» **Stored entries**
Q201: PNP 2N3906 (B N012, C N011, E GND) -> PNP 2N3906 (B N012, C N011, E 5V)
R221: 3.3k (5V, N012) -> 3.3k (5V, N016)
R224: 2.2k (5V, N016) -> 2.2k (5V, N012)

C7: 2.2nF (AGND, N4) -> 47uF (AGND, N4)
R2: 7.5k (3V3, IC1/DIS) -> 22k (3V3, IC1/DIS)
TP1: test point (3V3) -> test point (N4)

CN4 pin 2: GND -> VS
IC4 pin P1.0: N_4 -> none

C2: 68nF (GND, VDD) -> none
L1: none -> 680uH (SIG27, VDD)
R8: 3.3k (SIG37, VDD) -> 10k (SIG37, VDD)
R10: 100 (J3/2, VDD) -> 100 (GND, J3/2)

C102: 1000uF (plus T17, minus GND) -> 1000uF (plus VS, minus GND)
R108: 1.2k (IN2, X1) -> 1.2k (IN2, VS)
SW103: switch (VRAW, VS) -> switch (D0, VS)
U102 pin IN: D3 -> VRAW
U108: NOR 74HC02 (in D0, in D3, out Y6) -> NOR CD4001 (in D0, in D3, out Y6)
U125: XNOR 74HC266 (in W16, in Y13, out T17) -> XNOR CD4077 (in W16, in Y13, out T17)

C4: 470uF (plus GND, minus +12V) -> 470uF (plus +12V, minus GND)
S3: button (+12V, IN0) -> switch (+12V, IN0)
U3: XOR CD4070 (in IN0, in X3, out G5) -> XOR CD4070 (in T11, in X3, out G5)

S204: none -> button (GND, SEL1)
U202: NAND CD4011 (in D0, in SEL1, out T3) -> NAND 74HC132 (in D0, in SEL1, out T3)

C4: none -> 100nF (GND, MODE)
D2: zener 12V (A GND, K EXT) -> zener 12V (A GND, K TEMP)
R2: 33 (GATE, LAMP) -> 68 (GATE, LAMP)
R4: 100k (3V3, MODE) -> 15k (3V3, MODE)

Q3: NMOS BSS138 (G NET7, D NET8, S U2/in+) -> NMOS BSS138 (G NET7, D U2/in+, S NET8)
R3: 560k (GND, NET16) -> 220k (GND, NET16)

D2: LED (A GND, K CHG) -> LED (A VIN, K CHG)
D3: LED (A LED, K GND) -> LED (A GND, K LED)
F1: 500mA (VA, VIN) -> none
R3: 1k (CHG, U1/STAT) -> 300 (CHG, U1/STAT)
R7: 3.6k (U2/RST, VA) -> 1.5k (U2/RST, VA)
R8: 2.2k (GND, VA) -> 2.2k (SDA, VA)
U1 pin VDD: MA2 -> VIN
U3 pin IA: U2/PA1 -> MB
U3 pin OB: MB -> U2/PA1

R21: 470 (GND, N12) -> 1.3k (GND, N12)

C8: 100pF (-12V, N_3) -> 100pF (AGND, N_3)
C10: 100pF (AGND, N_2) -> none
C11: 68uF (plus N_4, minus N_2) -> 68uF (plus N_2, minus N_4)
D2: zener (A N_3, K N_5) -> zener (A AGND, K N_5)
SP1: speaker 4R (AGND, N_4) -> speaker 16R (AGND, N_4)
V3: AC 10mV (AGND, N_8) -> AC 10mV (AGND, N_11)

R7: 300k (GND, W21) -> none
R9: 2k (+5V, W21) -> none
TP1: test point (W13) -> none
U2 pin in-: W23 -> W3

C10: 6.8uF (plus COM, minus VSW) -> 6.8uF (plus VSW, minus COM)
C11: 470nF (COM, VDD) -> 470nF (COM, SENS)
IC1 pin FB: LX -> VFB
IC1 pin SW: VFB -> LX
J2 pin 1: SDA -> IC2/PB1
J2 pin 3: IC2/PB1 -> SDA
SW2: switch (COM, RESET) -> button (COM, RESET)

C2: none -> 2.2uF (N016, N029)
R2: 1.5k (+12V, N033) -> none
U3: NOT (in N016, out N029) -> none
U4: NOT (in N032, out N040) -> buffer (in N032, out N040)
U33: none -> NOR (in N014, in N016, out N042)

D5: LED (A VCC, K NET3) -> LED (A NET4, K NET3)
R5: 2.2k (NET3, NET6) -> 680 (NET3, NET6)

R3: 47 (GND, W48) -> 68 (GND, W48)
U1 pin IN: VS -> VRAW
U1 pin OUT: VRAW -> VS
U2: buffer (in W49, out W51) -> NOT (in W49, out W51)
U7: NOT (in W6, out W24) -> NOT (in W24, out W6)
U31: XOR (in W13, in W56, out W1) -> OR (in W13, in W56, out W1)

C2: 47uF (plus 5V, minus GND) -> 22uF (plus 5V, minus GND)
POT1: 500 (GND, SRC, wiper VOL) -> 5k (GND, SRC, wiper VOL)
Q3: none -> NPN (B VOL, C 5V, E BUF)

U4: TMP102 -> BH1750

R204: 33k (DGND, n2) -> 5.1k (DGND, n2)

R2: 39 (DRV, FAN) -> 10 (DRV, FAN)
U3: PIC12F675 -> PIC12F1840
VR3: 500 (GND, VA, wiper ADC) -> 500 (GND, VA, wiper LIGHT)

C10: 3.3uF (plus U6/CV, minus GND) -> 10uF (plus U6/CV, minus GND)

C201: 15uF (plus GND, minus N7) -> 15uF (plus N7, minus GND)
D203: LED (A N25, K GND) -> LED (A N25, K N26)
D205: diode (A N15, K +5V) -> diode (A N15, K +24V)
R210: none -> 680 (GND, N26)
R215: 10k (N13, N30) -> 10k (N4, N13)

» **Work instruction**
Filter the records above for lines containing the word "button", and copy those lines.

» **Response to this exercise**
S3: button (+12V, IN0) -> switch (+12V, IN0)
S204: none -> button (GND, SEL1)
SW2: switch (COM, RESET) -> button (COM, RESET)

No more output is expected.